§ **Description of the task**
The string "green" may appear in lines of the listing. Report each line where it does.

§ **Record excerpts**
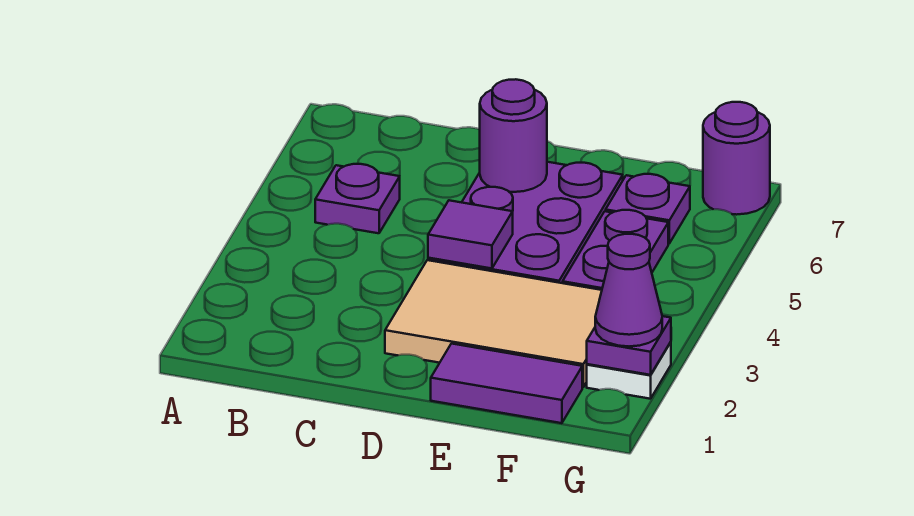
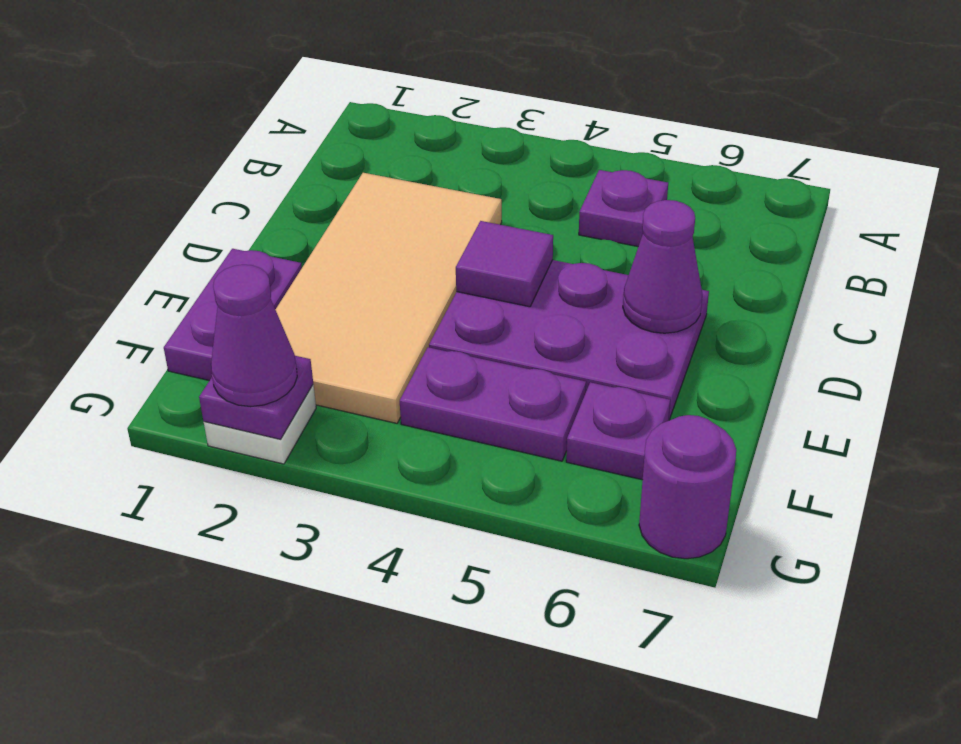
tan tile D2:F3 level 1 -> tan tile C2:F3 level 1
purple round brick D6 level 2 -> purple cone D6 level 2
purple tile E1:F1 level 1 -> purple plate E1:F1 level 1

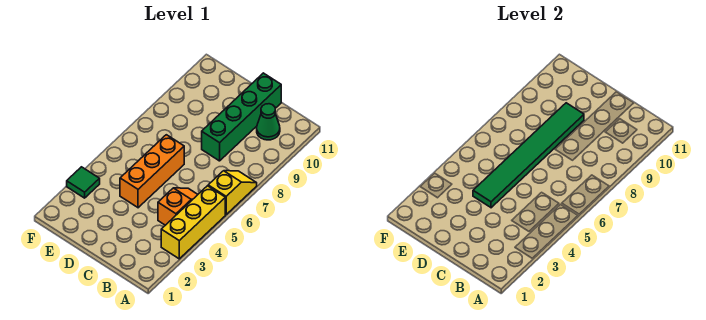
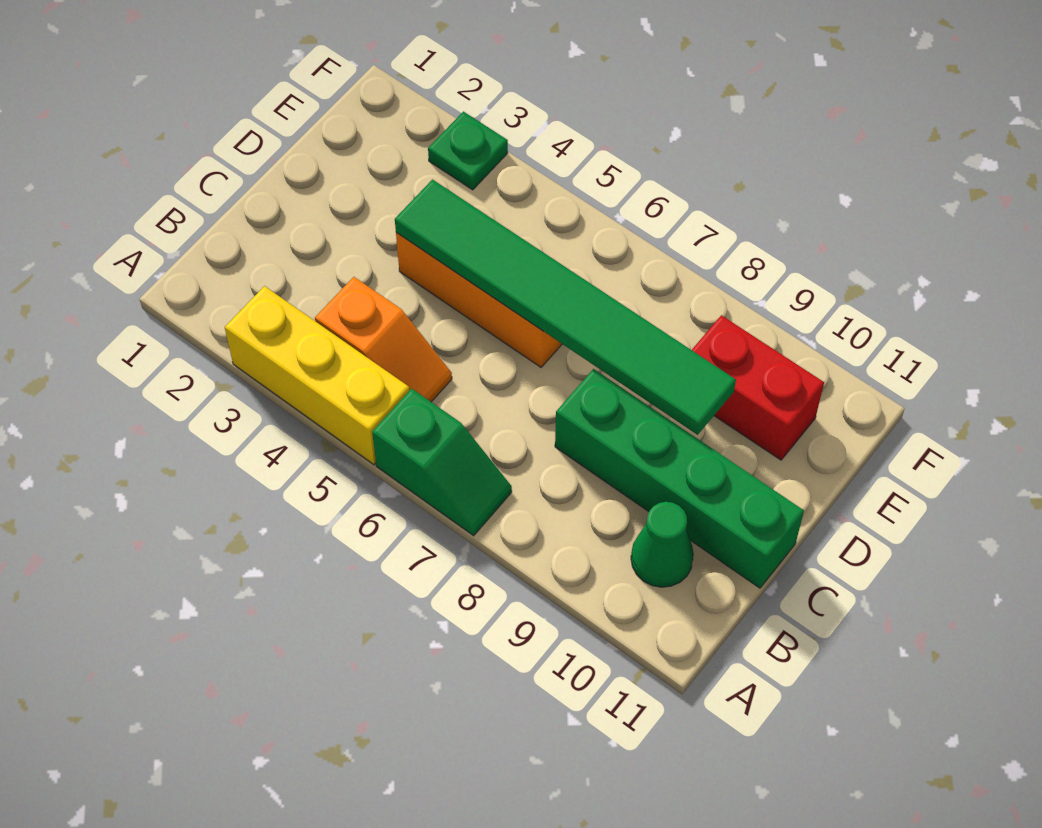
yellow slope A6:A7 level 1 top 6 -> green slope A6:A7 level 1 top 6
none -> red brick E9:E10 level 1
green tile F3 level 1 -> green plate F3 level 1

§ **Written solution**
yellow slope A6:A7 level 1 top 6 -> green slope A6:A7 level 1 top 6
green tile F3 level 1 -> green plate F3 level 1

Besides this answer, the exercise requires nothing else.